**Your instructions:** Restate word for word the lines that run from the one containing "Dravsen Player: [74,514,279,656]" to the last line of the data, both ends included.

-- Record extracts follows --

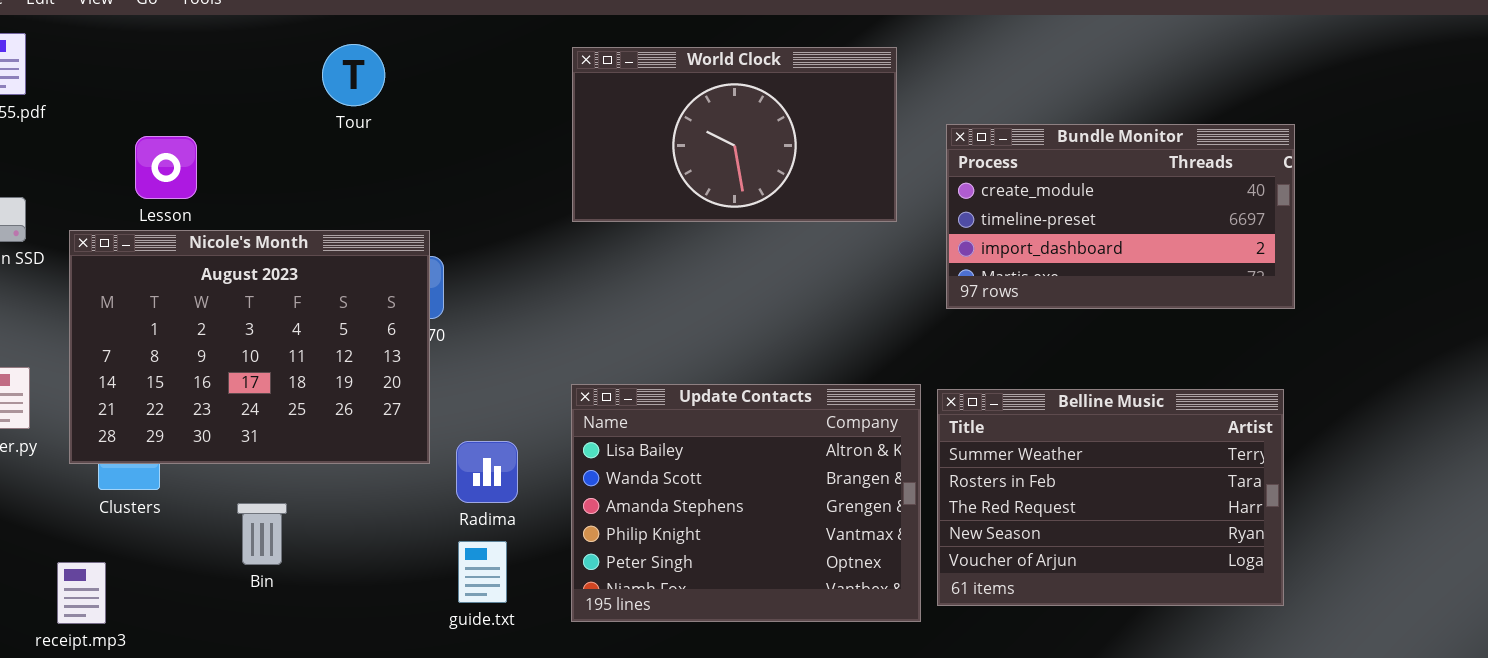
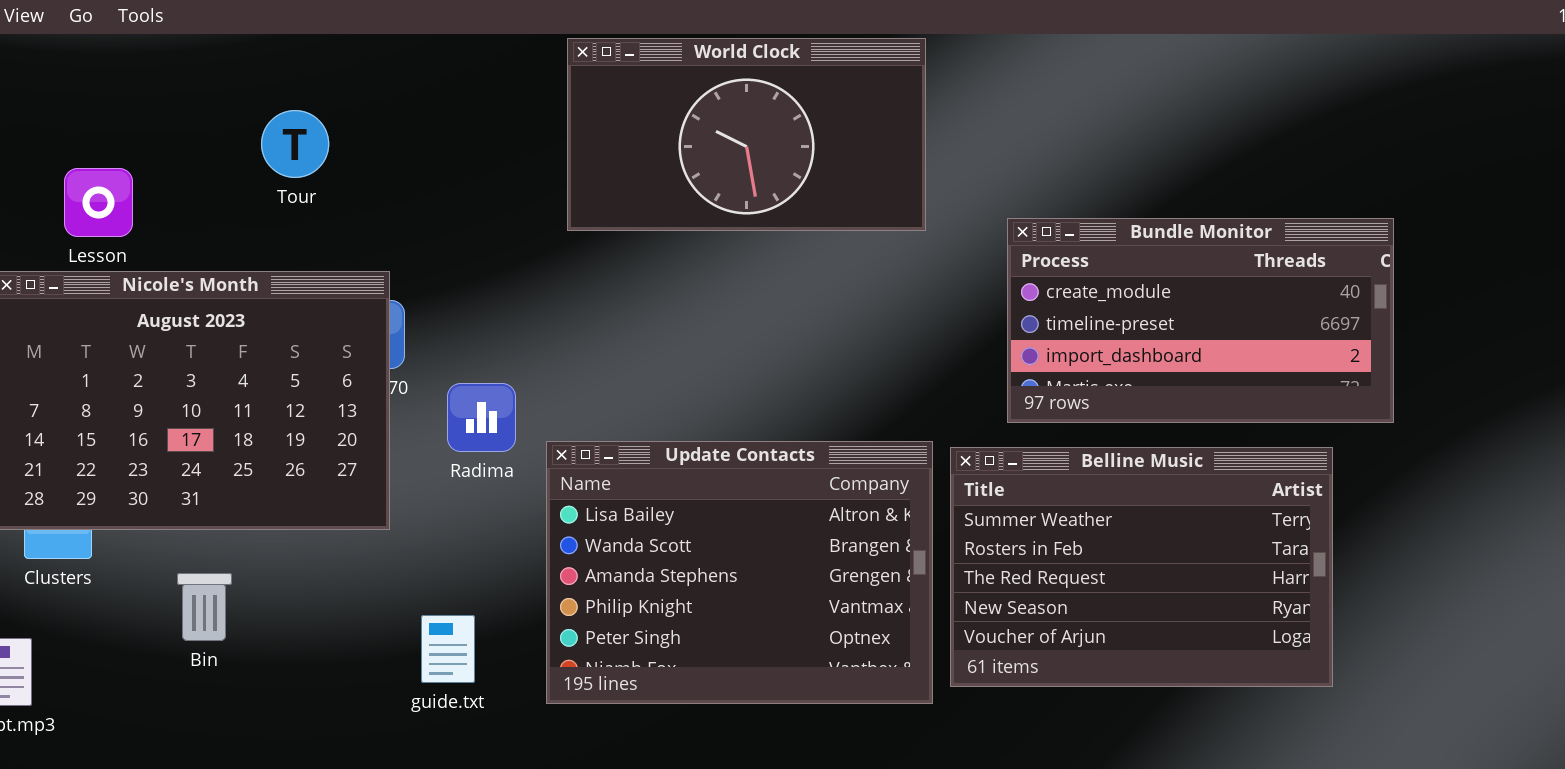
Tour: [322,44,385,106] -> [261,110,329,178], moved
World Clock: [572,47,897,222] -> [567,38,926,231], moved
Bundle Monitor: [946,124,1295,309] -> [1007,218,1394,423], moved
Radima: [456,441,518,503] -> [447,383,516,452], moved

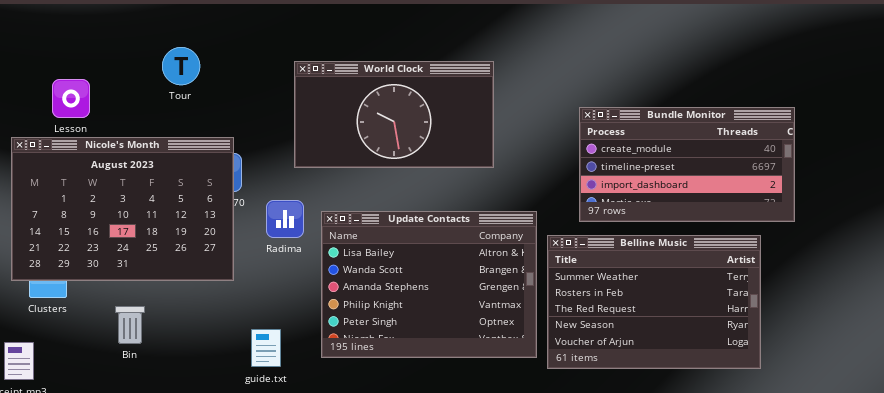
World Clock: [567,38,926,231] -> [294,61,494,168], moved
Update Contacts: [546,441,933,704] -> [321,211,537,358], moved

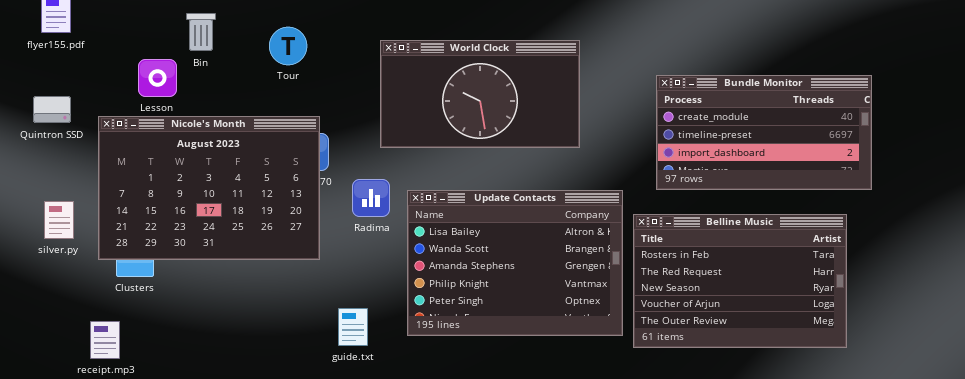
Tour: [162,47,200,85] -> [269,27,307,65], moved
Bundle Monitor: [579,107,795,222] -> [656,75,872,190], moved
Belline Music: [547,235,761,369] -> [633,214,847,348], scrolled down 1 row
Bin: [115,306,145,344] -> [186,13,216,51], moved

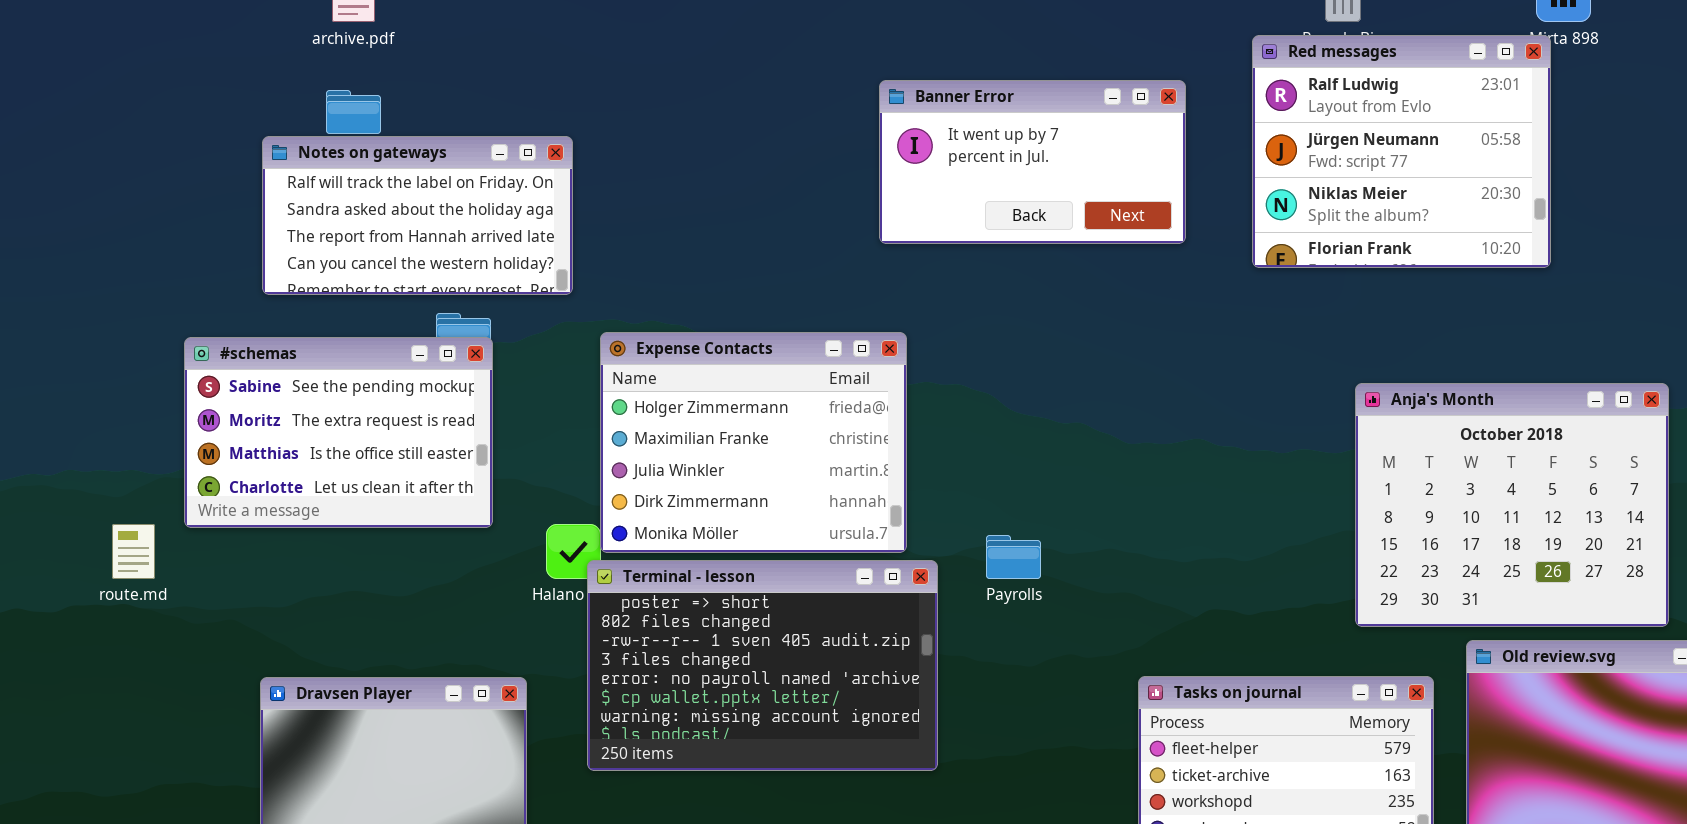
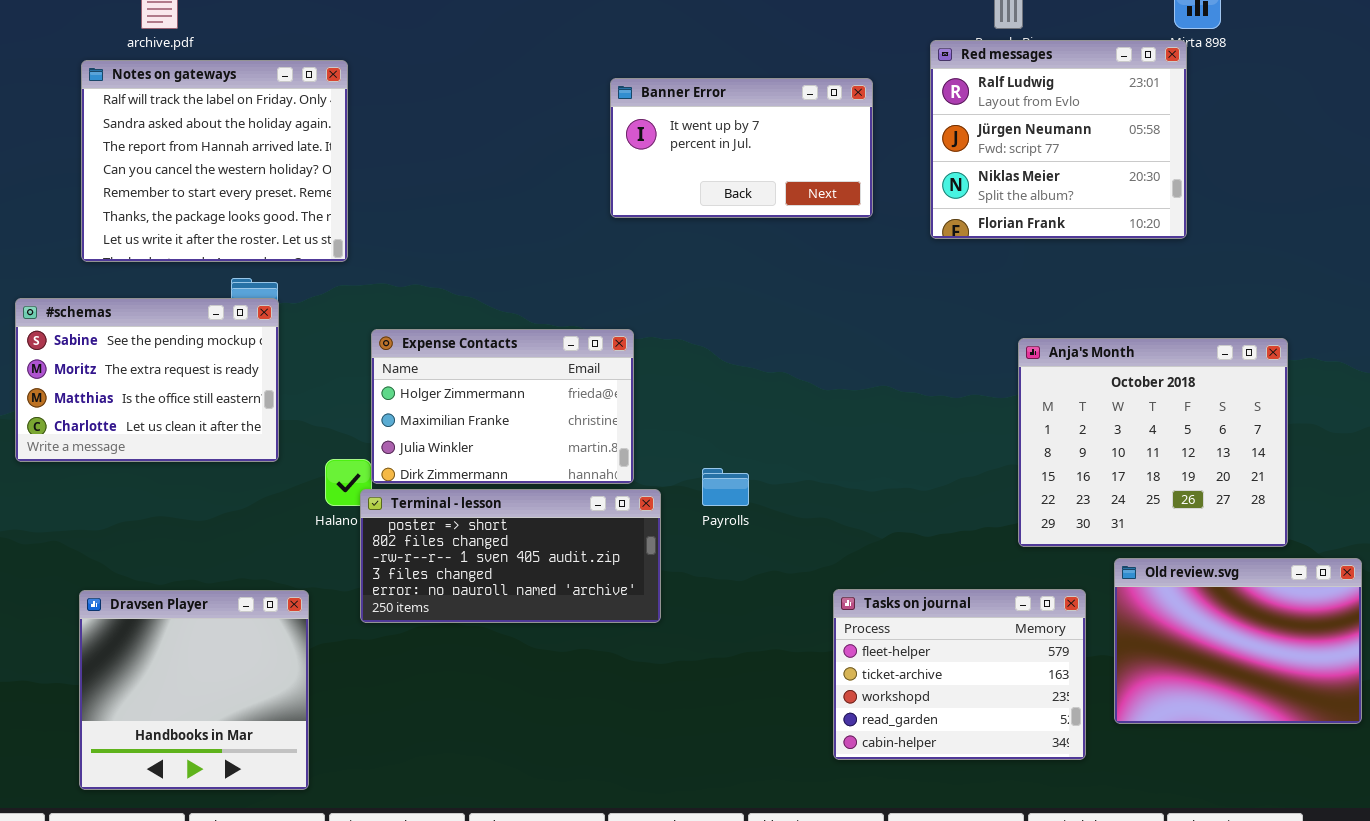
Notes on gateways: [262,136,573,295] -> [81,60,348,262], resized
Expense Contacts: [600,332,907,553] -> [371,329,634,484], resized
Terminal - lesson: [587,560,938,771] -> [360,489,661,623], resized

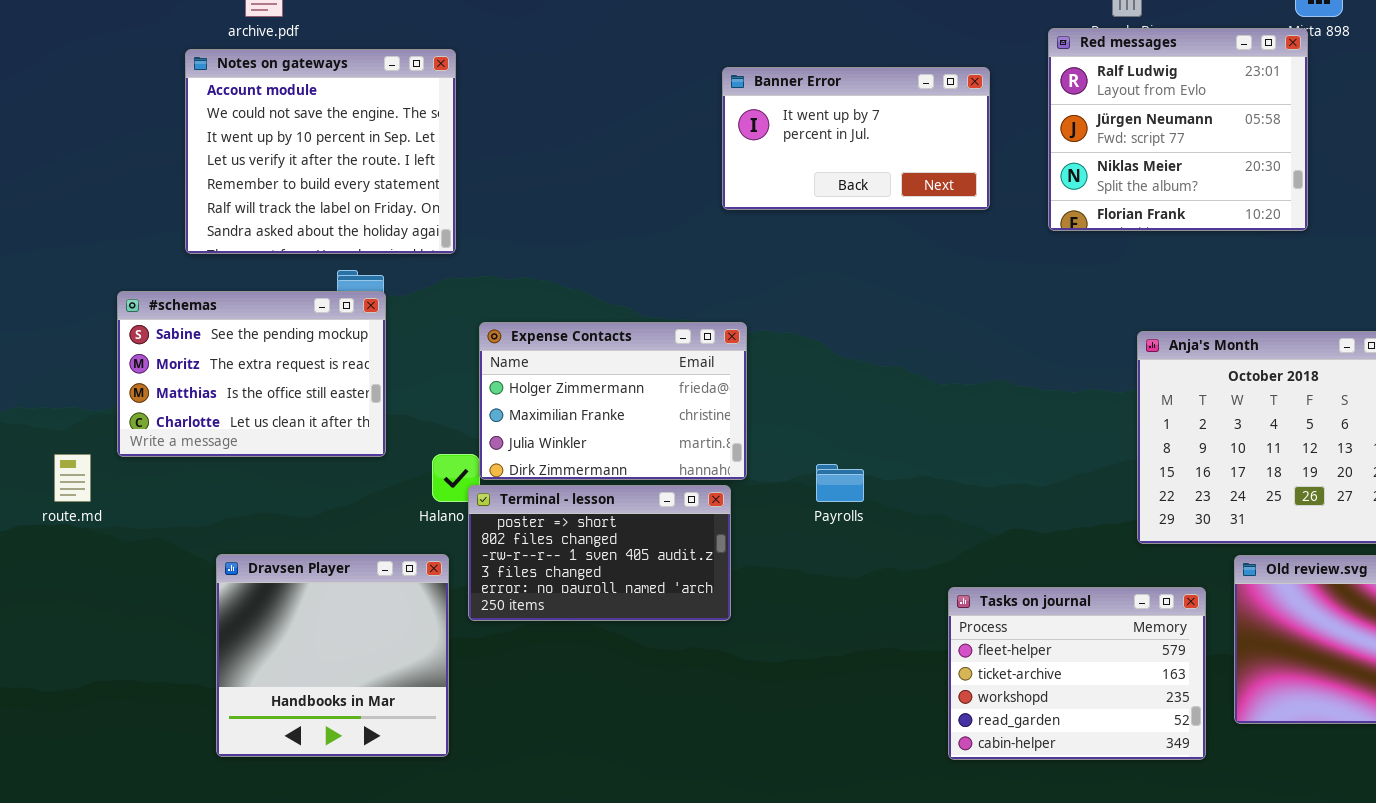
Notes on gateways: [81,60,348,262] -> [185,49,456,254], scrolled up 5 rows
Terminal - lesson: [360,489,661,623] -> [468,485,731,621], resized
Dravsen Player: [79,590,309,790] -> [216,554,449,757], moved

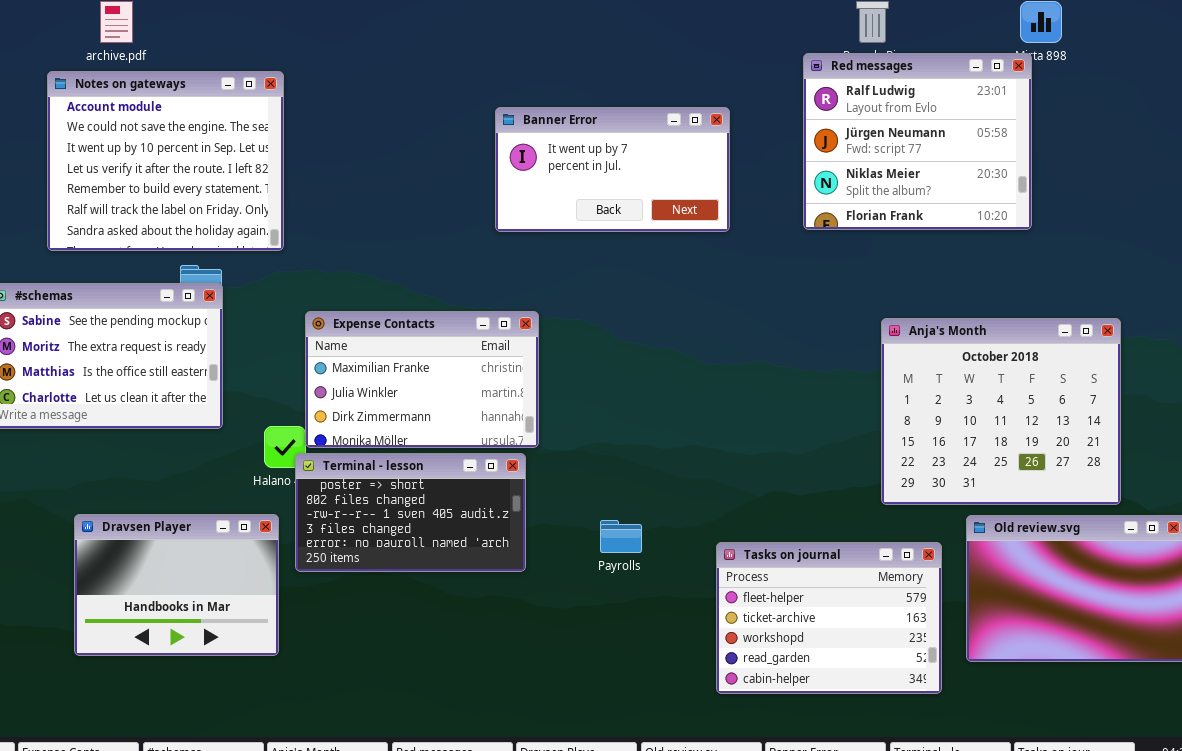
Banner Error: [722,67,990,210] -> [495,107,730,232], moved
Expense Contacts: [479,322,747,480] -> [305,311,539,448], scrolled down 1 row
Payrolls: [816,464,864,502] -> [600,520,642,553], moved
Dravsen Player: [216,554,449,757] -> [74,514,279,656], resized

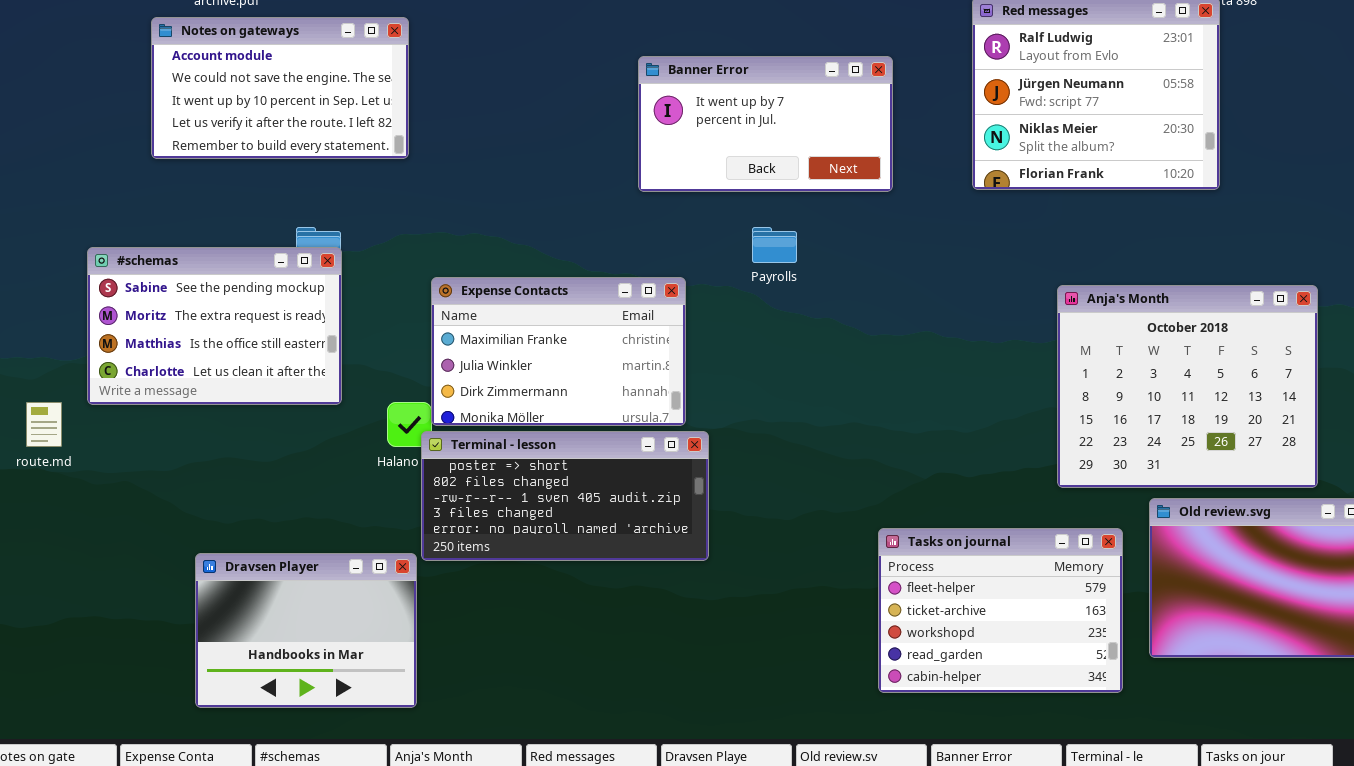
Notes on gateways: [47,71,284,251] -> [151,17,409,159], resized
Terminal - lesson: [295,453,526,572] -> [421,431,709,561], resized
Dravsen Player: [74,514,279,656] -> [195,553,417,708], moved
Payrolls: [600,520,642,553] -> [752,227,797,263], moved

-- Record extracts concluded --

**Solution to the exercise:**
Dravsen Player: [74,514,279,656] -> [195,553,417,708], moved
Payrolls: [600,520,642,553] -> [752,227,797,263], moved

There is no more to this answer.